__Exercise details__: All of the data needs to be repeated exactly.

__The data__:
= = = =

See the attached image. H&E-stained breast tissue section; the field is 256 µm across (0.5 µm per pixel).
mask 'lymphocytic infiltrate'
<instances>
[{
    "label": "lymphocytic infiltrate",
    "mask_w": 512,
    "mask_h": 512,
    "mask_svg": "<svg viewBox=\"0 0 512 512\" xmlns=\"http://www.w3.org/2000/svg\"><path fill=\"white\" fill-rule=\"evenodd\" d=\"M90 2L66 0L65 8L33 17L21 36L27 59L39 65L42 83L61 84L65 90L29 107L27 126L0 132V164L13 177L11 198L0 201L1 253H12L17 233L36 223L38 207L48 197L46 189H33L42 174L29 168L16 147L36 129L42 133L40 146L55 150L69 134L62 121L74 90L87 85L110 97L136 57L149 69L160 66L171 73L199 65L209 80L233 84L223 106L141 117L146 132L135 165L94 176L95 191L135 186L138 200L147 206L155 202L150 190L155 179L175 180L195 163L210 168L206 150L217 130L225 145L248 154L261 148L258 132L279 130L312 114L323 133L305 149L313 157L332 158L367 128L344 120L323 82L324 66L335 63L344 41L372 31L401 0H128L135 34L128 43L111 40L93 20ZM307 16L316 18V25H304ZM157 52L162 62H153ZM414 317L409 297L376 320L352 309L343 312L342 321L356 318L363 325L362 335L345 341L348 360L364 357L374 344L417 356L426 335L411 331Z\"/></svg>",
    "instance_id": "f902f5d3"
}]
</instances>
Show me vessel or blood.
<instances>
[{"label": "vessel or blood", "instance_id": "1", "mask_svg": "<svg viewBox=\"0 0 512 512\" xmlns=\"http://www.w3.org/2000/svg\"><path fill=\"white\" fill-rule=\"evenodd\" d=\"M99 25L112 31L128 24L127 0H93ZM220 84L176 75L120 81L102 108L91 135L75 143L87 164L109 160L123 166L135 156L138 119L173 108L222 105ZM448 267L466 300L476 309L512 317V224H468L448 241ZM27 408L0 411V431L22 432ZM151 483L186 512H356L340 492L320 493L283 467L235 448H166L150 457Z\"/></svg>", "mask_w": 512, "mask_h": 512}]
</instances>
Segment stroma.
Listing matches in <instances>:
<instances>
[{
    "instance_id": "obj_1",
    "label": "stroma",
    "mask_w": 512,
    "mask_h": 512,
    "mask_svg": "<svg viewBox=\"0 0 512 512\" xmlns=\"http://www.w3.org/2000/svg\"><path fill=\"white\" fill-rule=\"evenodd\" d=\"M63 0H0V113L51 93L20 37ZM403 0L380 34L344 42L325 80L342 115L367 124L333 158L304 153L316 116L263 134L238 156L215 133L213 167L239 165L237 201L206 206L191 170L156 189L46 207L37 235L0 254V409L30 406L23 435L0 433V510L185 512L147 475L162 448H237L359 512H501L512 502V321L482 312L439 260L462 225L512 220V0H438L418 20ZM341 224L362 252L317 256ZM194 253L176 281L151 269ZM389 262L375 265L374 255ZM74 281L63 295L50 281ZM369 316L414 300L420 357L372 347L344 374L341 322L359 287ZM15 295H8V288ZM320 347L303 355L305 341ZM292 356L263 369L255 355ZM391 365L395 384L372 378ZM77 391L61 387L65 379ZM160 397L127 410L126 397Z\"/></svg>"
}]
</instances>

= = = =

__Exercise solution__:
See the attached image. H&E-stained breast tissue section; the field is 256 µm across (0.5 µm per pixel).
mask 'lymphocytic infiltrate'
<instances>
[{
    "label": "lymphocytic infiltrate",
    "mask_w": 512,
    "mask_h": 512,
    "mask_svg": "<svg viewBox=\"0 0 512 512\" xmlns=\"http://www.w3.org/2000/svg\"><path fill=\"white\" fill-rule=\"evenodd\" d=\"M90 2L66 0L65 8L33 17L21 36L27 59L39 65L42 83L61 84L65 90L29 107L27 126L0 132V164L13 177L11 198L0 201L1 253H12L17 233L36 223L38 207L48 197L46 189H33L42 174L29 168L16 147L36 129L42 133L40 146L55 150L69 134L62 121L74 90L87 85L110 97L136 57L149 69L160 66L171 73L199 65L209 80L233 84L223 106L141 117L146 132L135 165L94 176L95 191L135 186L138 200L147 206L155 202L150 190L155 179L175 180L195 163L210 168L206 150L217 130L225 145L248 154L261 148L258 132L279 130L312 114L323 133L305 149L313 157L332 158L367 128L344 120L323 82L324 66L335 63L344 41L372 31L401 0H128L135 34L128 43L111 40L93 20ZM307 16L316 18V25H304ZM157 52L162 62H153ZM414 317L409 297L376 320L352 309L343 312L342 321L356 318L363 325L362 335L345 341L348 360L364 357L374 344L417 356L426 335L411 331Z\"/></svg>",
    "instance_id": "f902f5d3"
}]
</instances>
Show me vessel or blood.
<instances>
[{"label": "vessel or blood", "instance_id": "1", "mask_svg": "<svg viewBox=\"0 0 512 512\" xmlns=\"http://www.w3.org/2000/svg\"><path fill=\"white\" fill-rule=\"evenodd\" d=\"M99 25L112 31L128 24L127 0H93ZM220 84L176 75L120 81L102 108L91 135L75 143L87 164L109 160L123 166L135 156L138 119L173 108L222 105ZM448 267L466 300L476 309L512 317V224H468L448 241ZM27 408L0 411V431L22 432ZM151 483L186 512H356L340 492L320 493L283 467L235 448H166L150 457Z\"/></svg>", "mask_w": 512, "mask_h": 512}]
</instances>
Segment stroma.
Listing matches in <instances>:
<instances>
[{
    "instance_id": "obj_1",
    "label": "stroma",
    "mask_w": 512,
    "mask_h": 512,
    "mask_svg": "<svg viewBox=\"0 0 512 512\" xmlns=\"http://www.w3.org/2000/svg\"><path fill=\"white\" fill-rule=\"evenodd\" d=\"M63 0H0V113L51 93L20 37ZM403 0L380 34L344 42L325 80L342 115L367 124L333 158L304 153L316 116L263 134L238 156L215 133L213 167L239 165L237 201L206 206L191 170L156 189L46 207L37 235L0 254V409L30 406L23 435L0 433V510L185 512L147 475L162 448H237L359 512H501L512 502V321L482 312L439 260L462 225L512 220V0H438L418 20ZM341 224L362 252L317 256ZM194 253L176 281L151 269ZM389 262L375 265L374 255ZM74 281L63 295L50 281ZM369 316L414 300L420 357L372 347L344 374L341 322L359 287ZM15 295H8V288ZM320 347L303 355L305 341ZM292 356L263 369L255 355ZM391 365L395 384L372 378ZM77 391L61 387L65 379ZM160 397L127 410L126 397Z\"/></svg>"
}]
</instances>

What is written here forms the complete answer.